▶ WORK ORDER
Print the listing below verbatim, passing over each picture.

+++

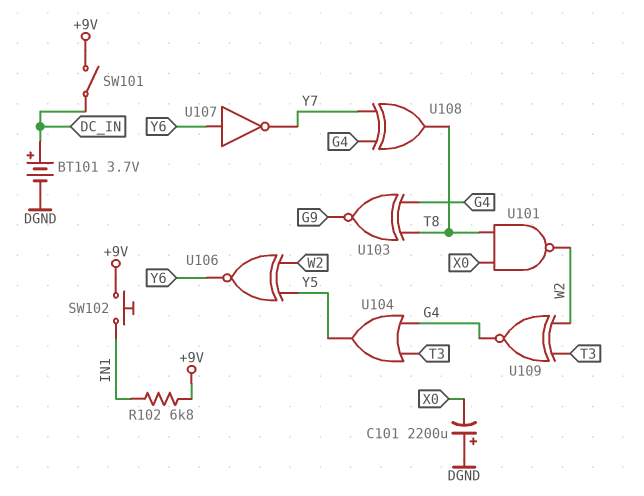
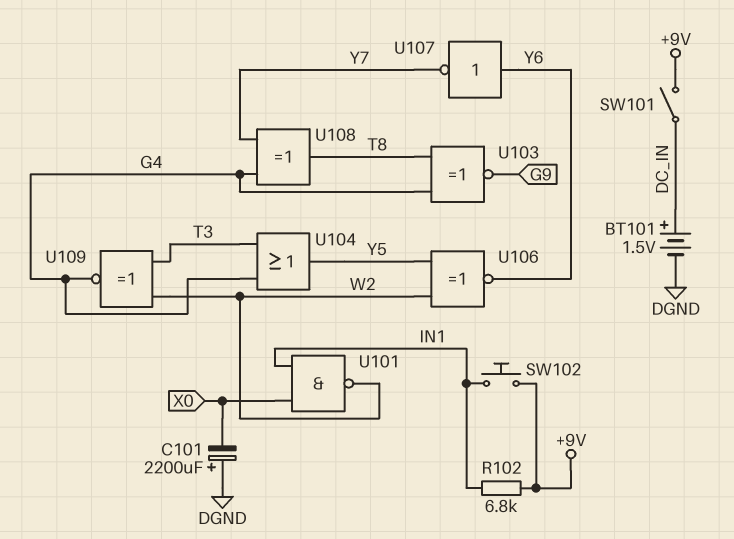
BT101: 3.7V (plus DC_IN, minus DGND) -> 1.5V (plus DC_IN, minus DGND)
U101: NAND (in T8, in X0, out W2) -> NAND (in IN1, in X0, out W2)

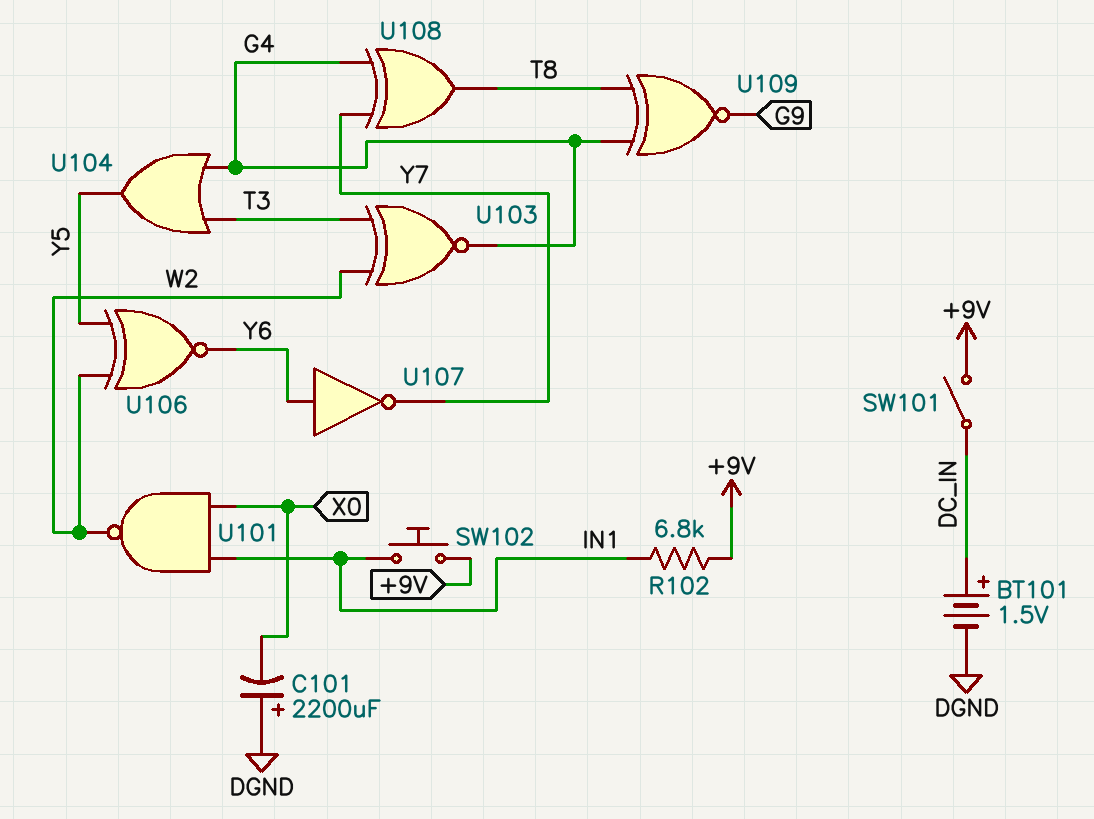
U103: XNOR (in G4, in T8, out G9) -> XNOR (in T3, in W2, out G4)
U109: XNOR (in T3, in W2, out G4) -> XNOR (in G4, in T8, out G9)

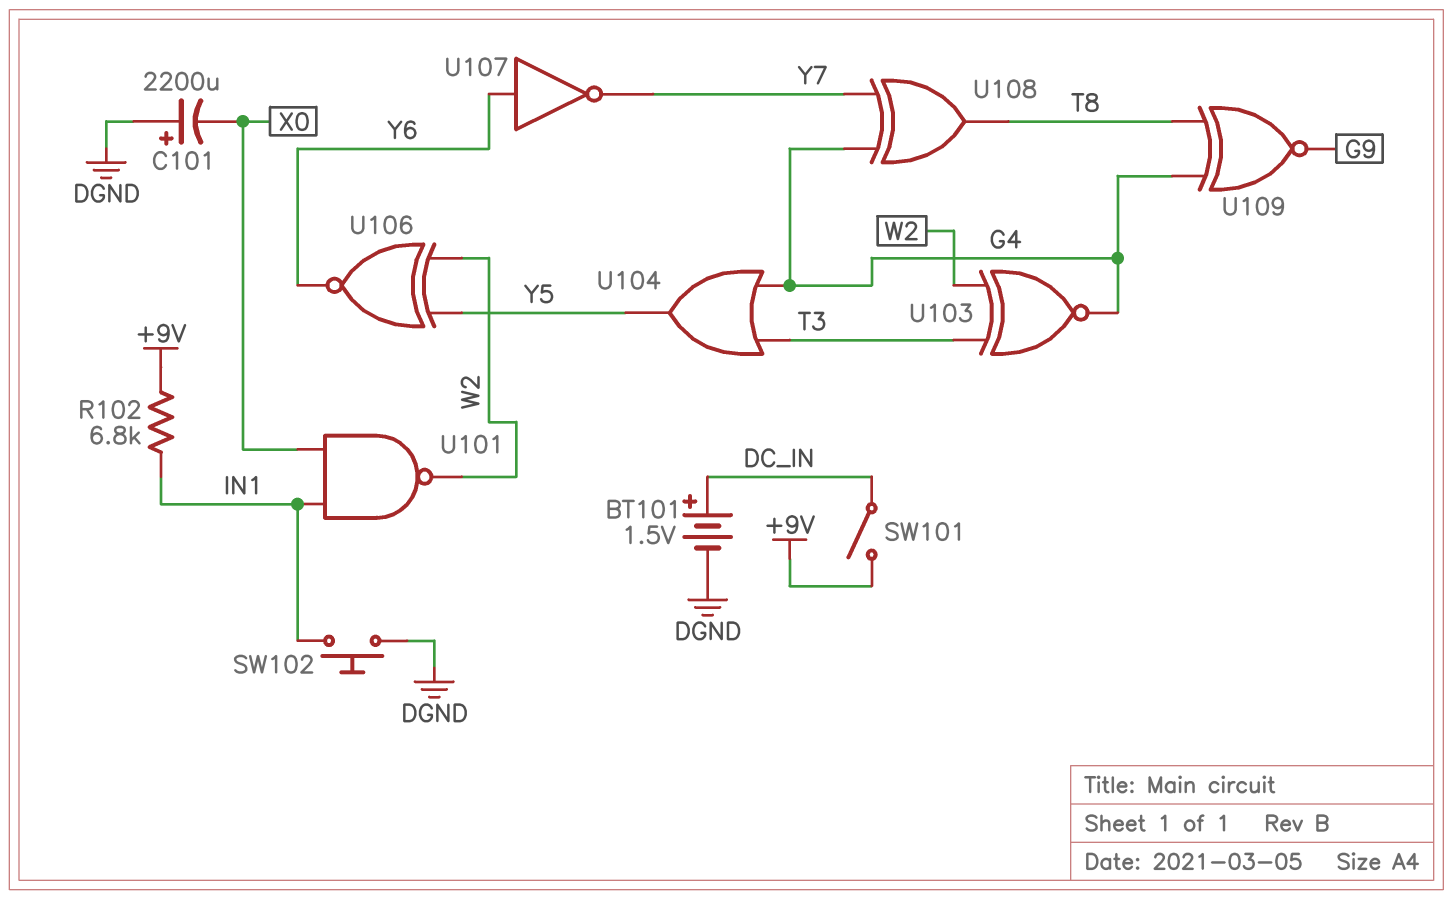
SW102: button (+9V, IN1) -> button (DGND, IN1)

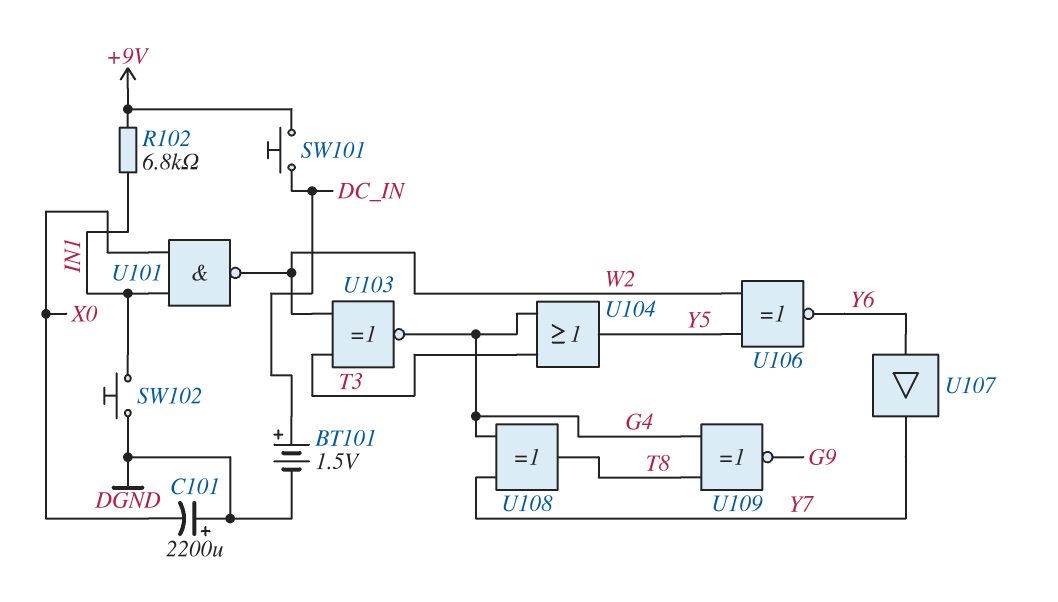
SW101: switch (+9V, DC_IN) -> button (+9V, DC_IN)
U107: NOT (in Y6, out Y7) -> buffer (in Y6, out Y7)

+++

▶ SOLUTION TO THE EXERCISE
BT101: 3.7V (plus DC_IN, minus DGND) -> 1.5V (plus DC_IN, minus DGND)
U101: NAND (in T8, in X0, out W2) -> NAND (in IN1, in X0, out W2)

U103: XNOR (in G4, in T8, out G9) -> XNOR (in T3, in W2, out G4)
U109: XNOR (in T3, in W2, out G4) -> XNOR (in G4, in T8, out G9)

SW102: button (+9V, IN1) -> button (DGND, IN1)

SW101: switch (+9V, DC_IN) -> button (+9V, DC_IN)
U107: NOT (in Y6, out Y7) -> buffer (in Y6, out Y7)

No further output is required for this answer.